(Beginning of RECORDS PROVIDED)

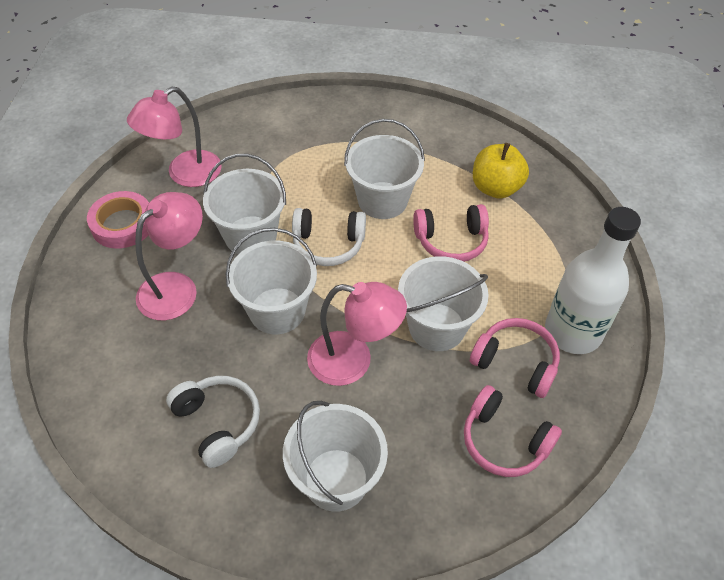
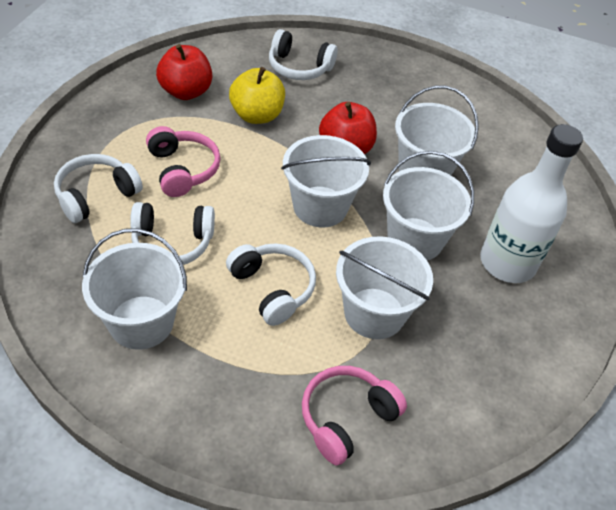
pink headphones: 3 -> 2
pink lamp: 3 -> 0
pink tape: 1 -> 0
red apple: 0 -> 2
white headphones: 2 -> 4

(End of RECORDS PROVIDED)

*PROBLEM TO WORK ON*
Each line above, from the one that contains "pink lamp: 3 -> 0" to the last line of the records, should be repeated exactly. Leave out all others.

*SOLUTION TO THIS PROBLEM*
pink lamp: 3 -> 0
pink tape: 1 -> 0
red apple: 0 -> 2
white headphones: 2 -> 4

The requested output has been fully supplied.